*Data records:*

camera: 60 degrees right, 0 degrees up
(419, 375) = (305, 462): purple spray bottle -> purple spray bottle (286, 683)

...

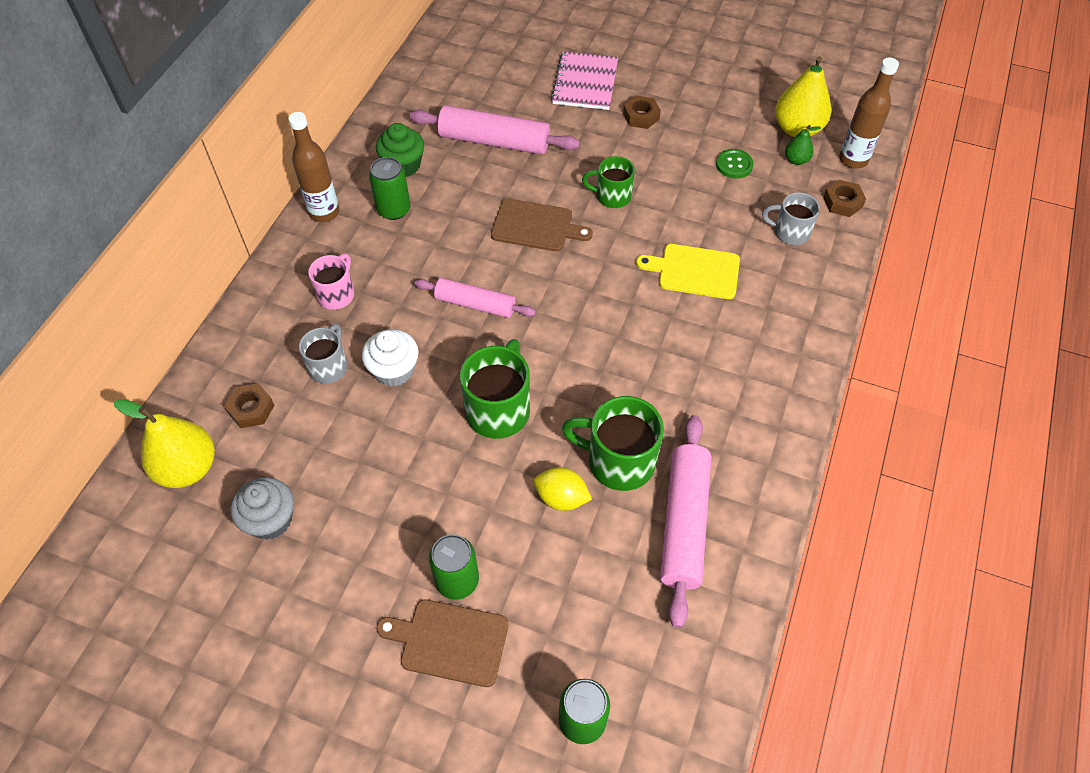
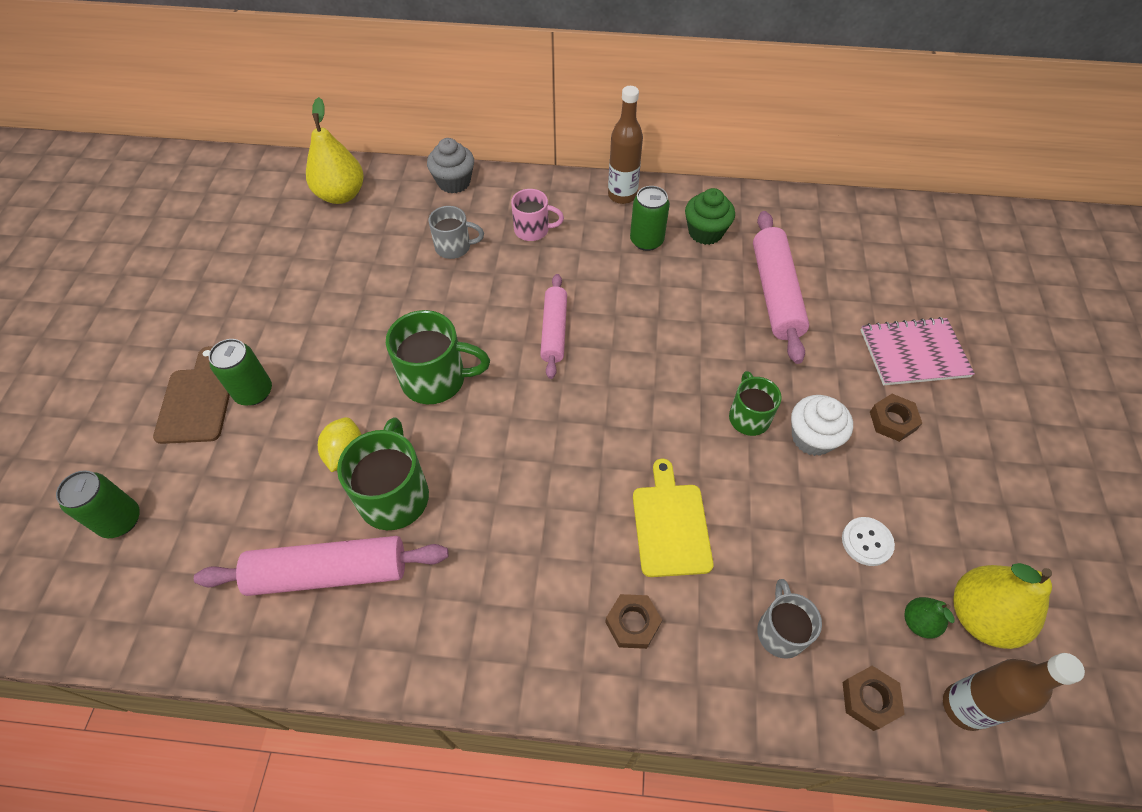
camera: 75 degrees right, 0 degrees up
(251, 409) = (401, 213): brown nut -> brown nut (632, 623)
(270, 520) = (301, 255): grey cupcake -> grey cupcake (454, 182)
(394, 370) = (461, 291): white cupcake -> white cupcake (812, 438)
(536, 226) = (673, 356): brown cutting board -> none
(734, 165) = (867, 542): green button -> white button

*What to produce:*
Give back, word for word, only the lines above from the line holding "(270, 520) = (301, 255): grey" to the line holding "(734, 165) = (867, 542): green", both included.

*Written answer:*
(270, 520) = (301, 255): grey cupcake -> grey cupcake (454, 182)
(394, 370) = (461, 291): white cupcake -> white cupcake (812, 438)
(536, 226) = (673, 356): brown cutting board -> none
(734, 165) = (867, 542): green button -> white button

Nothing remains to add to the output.